(Before-and-after scene images)
————
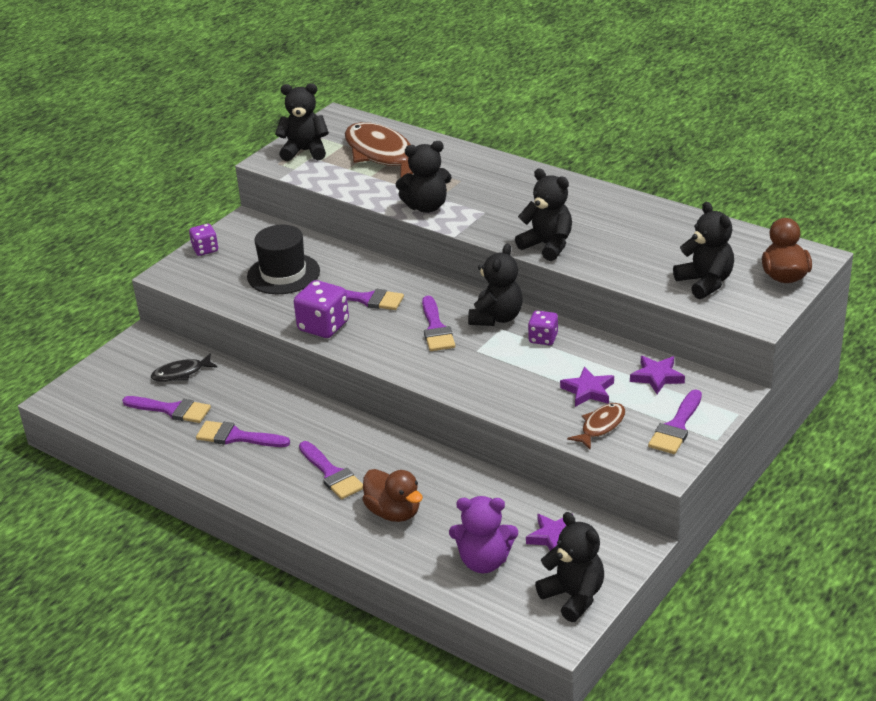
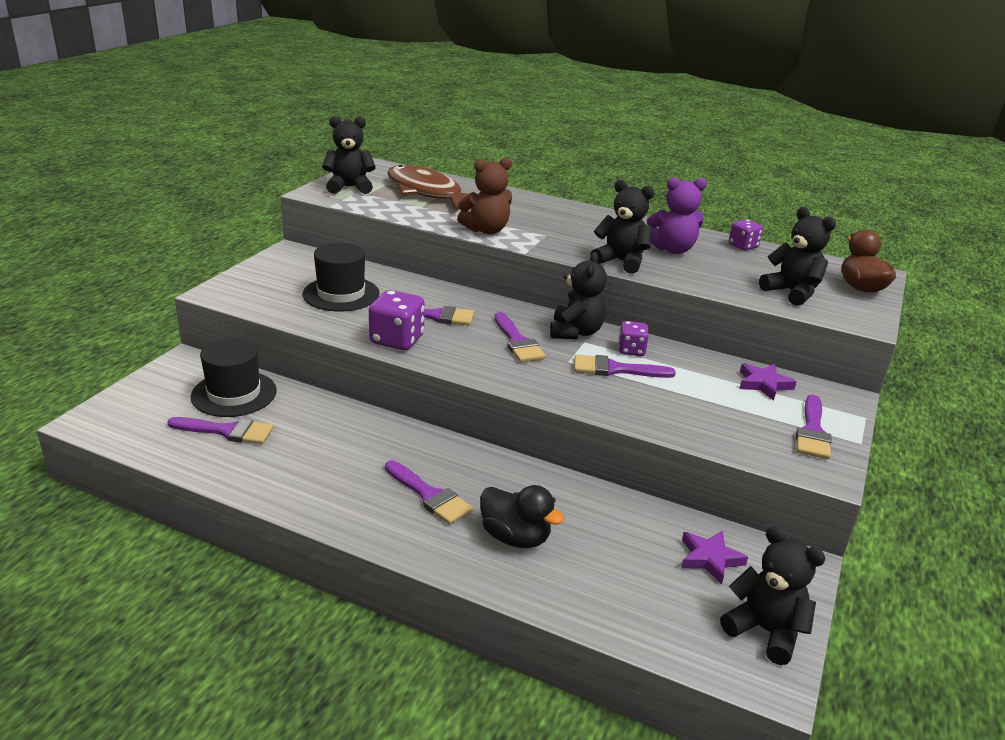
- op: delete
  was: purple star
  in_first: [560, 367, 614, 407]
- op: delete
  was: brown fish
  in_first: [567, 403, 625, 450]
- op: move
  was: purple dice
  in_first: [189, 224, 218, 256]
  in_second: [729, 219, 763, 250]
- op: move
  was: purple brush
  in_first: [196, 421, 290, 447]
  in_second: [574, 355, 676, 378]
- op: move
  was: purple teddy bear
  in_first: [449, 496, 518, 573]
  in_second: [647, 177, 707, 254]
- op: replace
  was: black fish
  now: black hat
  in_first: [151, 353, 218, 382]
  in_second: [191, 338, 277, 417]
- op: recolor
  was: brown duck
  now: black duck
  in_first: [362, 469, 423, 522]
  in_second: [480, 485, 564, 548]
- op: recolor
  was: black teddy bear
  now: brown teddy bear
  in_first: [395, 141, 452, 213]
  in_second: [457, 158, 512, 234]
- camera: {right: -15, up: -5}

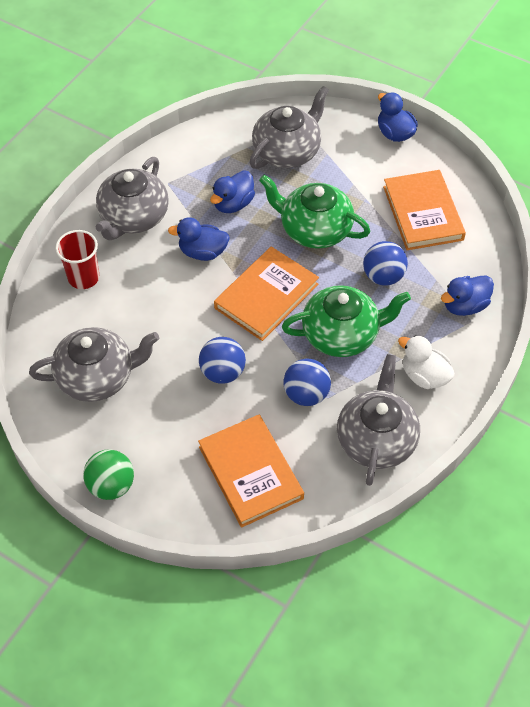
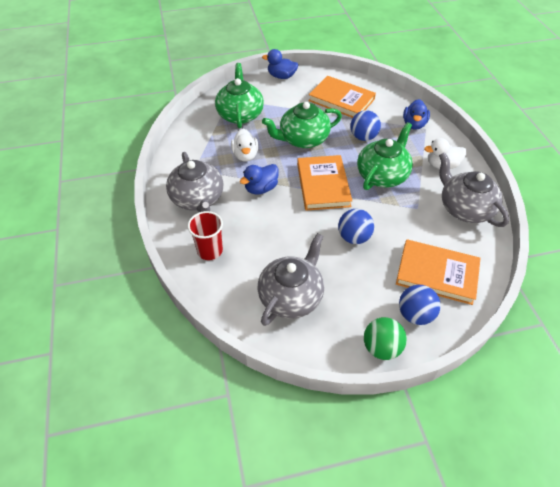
- op: move
  was: blue ball
  in_first: [283, 359, 331, 406]
  in_second: [399, 285, 441, 325]
- op: recolor
  was: blue duck
  now: white duck
  in_first: [210, 170, 255, 213]
  in_second: [231, 129, 258, 162]
- op: recolor
  was: grey teapot
  now: green teapot
  in_first: [249, 86, 329, 169]
  in_second: [215, 63, 264, 129]
- camera: {right: -45, up: -5}

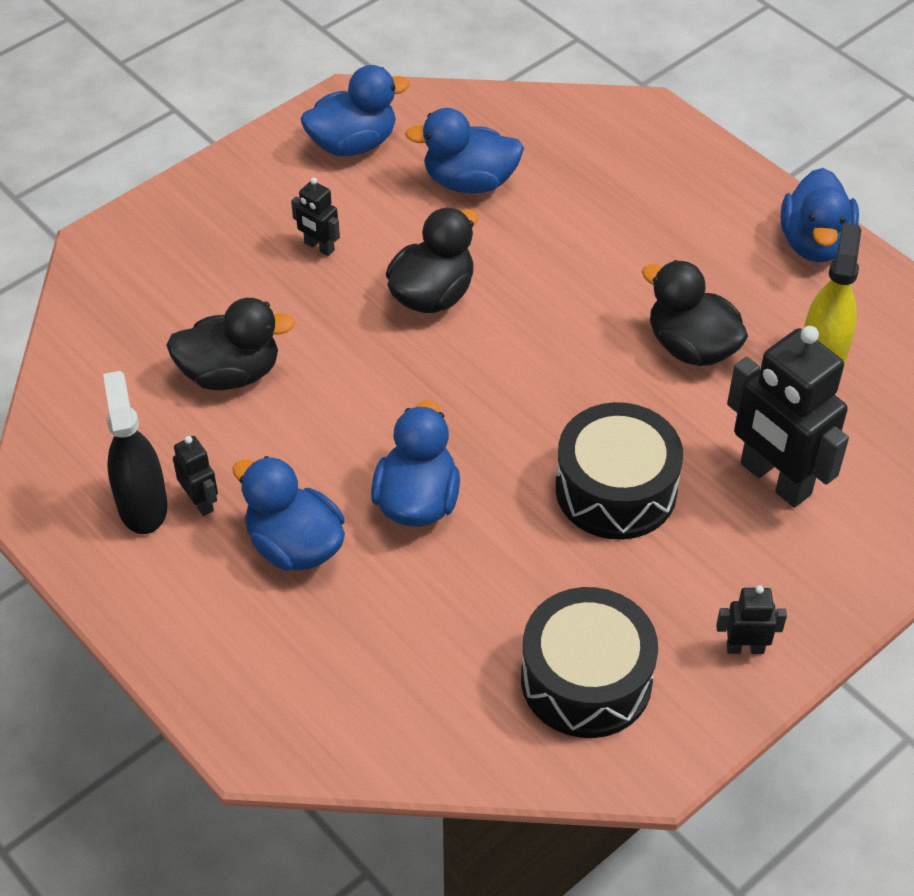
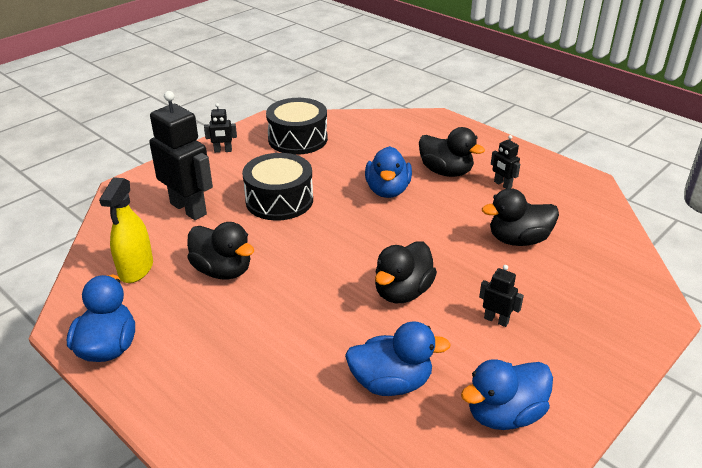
- op: delete
  was: black spray bottle
  in_first: [103, 371, 168, 534]
- op: recolor
  was: blue duck
  now: black duck
  in_first: [232, 456, 345, 571]
  in_second: [419, 127, 485, 177]
- camera: {right: 175, up: -15}

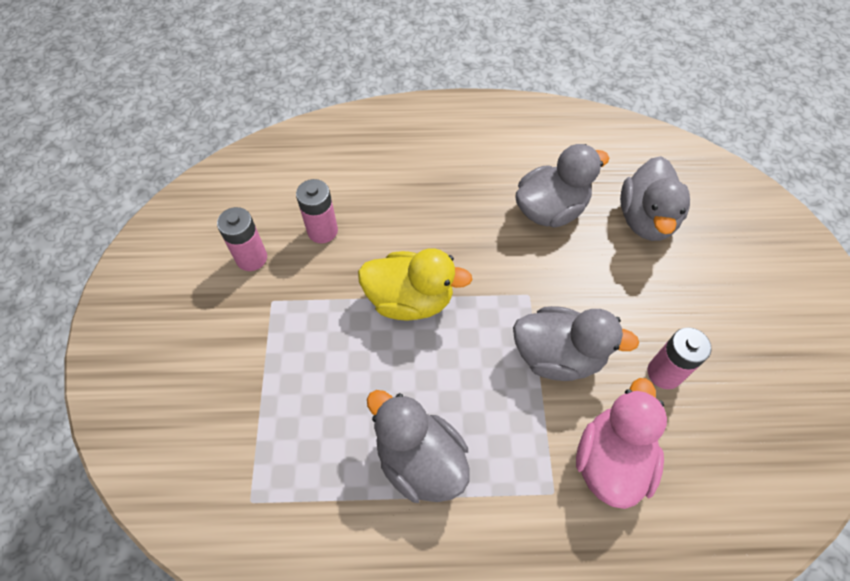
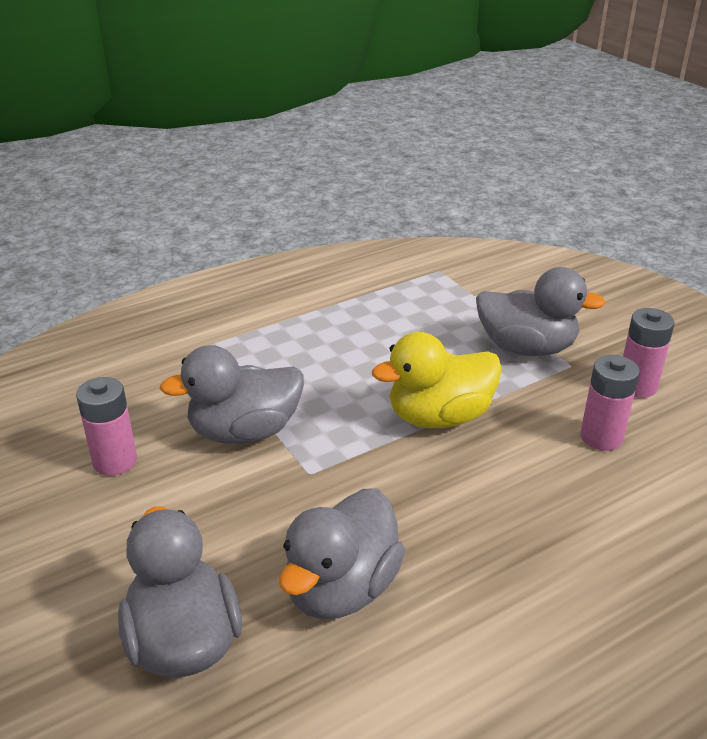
- op: delete
  was: pink duck
  in_first: [576, 378, 667, 509]
- op: move
  was: grey duck
  in_first: [367, 390, 470, 503]
  in_second: [476, 267, 606, 356]
- camera: {right: 150, up: -25}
————
- [WHAT IS EXPECTED]:
Copy exactly, please, every line from the one holding "in_second: [399, 285, 441, 325]" through the last line of the data, both ends included, and no pictures.

- [RESULT BELOW]:
  in_second: [399, 285, 441, 325]
- op: recolor
  was: blue duck
  now: white duck
  in_first: [210, 170, 255, 213]
  in_second: [231, 129, 258, 162]
- op: recolor
  was: grey teapot
  now: green teapot
  in_first: [249, 86, 329, 169]
  in_second: [215, 63, 264, 129]
- camera: {right: -45, up: -5}

- op: delete
  was: black spray bottle
  in_first: [103, 371, 168, 534]
- op: recolor
  was: blue duck
  now: black duck
  in_first: [232, 456, 345, 571]
  in_second: [419, 127, 485, 177]
- camera: {right: 175, up: -15}

- op: delete
  was: pink duck
  in_first: [576, 378, 667, 509]
- op: move
  was: grey duck
  in_first: [367, 390, 470, 503]
  in_second: [476, 267, 606, 356]
- camera: {right: 150, up: -25}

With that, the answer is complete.